Your job is to report every line of the entries that has "FILT".

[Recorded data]
_____

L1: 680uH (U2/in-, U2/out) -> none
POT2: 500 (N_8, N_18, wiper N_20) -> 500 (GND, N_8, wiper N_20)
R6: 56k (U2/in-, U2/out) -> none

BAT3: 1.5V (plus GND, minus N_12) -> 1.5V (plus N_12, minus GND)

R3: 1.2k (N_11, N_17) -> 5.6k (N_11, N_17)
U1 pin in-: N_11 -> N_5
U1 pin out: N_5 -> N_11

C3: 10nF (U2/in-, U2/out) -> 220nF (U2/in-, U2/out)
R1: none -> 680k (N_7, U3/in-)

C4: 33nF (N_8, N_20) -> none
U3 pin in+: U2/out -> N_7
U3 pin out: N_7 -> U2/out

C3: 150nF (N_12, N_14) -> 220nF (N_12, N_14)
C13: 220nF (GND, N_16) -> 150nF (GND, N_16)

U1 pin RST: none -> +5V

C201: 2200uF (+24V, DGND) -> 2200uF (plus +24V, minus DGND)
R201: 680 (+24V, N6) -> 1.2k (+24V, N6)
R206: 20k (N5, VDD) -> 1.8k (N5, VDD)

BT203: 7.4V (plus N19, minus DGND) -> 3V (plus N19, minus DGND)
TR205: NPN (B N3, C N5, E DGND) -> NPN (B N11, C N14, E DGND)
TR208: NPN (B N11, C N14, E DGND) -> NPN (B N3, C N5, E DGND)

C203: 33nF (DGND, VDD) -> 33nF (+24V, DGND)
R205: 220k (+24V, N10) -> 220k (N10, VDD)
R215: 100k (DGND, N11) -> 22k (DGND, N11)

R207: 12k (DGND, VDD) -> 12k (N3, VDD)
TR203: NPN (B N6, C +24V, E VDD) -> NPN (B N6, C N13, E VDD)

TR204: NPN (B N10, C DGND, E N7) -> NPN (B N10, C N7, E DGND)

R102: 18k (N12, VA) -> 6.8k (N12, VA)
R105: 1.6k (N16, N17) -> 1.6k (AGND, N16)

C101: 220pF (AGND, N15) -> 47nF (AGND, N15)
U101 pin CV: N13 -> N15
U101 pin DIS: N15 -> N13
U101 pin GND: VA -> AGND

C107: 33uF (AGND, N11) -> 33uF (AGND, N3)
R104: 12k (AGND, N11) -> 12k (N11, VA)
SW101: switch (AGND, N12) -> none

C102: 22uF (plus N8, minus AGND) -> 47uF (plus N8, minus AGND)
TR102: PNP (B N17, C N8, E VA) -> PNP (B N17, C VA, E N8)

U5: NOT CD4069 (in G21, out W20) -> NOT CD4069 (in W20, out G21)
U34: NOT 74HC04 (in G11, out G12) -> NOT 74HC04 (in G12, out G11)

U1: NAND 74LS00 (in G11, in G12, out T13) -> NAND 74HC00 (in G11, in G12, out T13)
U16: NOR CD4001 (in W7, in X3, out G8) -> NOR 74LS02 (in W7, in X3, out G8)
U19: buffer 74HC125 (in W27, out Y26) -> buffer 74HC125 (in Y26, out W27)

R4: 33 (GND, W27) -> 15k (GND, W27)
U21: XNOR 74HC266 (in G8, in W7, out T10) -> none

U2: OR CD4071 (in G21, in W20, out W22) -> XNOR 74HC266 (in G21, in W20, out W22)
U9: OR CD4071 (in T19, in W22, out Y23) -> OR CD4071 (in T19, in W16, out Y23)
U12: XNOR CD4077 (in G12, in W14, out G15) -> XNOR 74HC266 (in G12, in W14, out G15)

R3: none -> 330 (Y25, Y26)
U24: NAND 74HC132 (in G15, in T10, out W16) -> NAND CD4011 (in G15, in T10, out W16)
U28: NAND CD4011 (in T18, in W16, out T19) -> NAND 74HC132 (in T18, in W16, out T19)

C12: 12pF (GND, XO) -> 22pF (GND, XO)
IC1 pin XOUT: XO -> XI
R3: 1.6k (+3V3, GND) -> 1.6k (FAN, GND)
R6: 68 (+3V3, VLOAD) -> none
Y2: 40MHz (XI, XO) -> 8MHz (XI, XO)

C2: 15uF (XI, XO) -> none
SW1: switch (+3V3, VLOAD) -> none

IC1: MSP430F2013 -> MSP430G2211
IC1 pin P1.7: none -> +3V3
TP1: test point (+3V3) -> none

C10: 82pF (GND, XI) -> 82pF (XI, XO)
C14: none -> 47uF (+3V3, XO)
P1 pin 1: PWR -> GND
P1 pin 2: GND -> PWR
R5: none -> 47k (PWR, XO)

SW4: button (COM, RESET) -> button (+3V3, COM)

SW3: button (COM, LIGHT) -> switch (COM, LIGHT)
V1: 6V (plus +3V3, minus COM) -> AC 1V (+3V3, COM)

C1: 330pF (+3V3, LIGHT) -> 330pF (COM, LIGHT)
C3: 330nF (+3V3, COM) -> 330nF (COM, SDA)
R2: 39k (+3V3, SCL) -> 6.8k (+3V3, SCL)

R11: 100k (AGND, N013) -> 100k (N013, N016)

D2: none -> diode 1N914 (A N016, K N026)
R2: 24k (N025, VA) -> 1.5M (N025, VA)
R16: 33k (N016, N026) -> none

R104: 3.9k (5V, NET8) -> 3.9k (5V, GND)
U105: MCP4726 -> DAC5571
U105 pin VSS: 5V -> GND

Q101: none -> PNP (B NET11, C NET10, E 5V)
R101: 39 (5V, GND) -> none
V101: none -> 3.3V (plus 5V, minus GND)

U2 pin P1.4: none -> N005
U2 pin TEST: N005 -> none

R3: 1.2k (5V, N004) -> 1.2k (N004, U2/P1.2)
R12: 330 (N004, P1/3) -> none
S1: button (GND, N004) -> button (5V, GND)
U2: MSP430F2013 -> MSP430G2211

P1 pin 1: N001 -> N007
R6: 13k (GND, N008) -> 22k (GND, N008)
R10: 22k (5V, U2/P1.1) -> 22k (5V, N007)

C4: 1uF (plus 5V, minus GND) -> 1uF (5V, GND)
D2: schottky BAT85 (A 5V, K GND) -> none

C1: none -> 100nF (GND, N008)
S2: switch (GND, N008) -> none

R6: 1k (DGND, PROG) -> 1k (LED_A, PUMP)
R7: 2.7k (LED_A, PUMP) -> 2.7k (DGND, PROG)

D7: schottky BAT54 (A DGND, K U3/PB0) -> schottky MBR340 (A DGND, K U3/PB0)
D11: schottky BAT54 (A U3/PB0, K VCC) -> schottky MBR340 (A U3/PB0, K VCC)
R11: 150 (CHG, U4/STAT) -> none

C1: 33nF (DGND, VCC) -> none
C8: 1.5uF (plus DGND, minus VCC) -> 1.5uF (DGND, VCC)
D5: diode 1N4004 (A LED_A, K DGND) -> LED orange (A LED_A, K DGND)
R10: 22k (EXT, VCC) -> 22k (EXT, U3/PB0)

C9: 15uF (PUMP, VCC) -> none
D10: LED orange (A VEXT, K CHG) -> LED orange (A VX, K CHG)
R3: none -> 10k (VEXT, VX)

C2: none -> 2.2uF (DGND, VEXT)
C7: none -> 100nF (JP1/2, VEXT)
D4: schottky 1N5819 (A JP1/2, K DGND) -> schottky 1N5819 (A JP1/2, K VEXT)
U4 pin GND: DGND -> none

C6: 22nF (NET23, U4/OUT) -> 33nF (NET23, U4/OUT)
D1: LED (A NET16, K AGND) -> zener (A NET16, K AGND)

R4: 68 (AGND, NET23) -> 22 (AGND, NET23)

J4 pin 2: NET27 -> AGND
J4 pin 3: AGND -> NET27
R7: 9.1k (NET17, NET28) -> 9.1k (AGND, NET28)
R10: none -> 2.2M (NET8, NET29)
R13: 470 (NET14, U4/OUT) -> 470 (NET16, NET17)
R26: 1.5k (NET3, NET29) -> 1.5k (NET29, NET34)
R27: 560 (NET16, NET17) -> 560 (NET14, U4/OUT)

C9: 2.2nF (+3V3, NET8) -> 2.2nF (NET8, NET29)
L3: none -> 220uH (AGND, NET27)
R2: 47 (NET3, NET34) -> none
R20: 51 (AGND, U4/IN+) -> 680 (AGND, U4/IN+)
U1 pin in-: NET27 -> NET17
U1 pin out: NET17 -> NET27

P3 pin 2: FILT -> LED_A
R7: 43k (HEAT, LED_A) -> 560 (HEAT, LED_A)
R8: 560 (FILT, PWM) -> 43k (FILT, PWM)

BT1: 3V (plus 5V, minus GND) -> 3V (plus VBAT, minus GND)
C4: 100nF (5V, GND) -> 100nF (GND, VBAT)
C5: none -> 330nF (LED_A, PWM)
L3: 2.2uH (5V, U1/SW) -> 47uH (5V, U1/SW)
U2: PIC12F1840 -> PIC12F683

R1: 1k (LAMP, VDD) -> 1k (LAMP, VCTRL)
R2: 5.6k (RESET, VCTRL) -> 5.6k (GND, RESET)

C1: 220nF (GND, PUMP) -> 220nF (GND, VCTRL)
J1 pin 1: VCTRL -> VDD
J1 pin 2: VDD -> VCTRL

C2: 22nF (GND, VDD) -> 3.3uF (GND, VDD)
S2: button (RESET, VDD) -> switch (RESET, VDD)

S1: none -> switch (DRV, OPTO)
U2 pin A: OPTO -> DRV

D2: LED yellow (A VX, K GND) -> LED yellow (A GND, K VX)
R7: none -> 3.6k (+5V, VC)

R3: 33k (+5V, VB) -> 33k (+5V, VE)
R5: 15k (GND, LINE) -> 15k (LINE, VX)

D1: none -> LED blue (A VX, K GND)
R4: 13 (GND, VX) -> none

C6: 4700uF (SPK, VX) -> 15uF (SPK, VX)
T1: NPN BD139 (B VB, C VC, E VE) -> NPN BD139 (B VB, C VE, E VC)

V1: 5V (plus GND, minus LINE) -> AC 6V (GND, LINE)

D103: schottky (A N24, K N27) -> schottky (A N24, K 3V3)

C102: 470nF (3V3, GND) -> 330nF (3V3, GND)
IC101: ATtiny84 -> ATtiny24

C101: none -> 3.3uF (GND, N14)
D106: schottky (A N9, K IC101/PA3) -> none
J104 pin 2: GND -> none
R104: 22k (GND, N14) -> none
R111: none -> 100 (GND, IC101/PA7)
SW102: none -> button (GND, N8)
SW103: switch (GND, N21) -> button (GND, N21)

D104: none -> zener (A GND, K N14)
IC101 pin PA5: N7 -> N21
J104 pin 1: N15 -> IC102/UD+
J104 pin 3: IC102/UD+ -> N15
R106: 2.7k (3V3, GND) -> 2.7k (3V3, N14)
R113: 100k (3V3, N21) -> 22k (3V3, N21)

_____

* **RESULT OF THE TASK**
P3 pin 2: FILT -> LED_A
R8: 560 (FILT, PWM) -> 43k (FILT, PWM)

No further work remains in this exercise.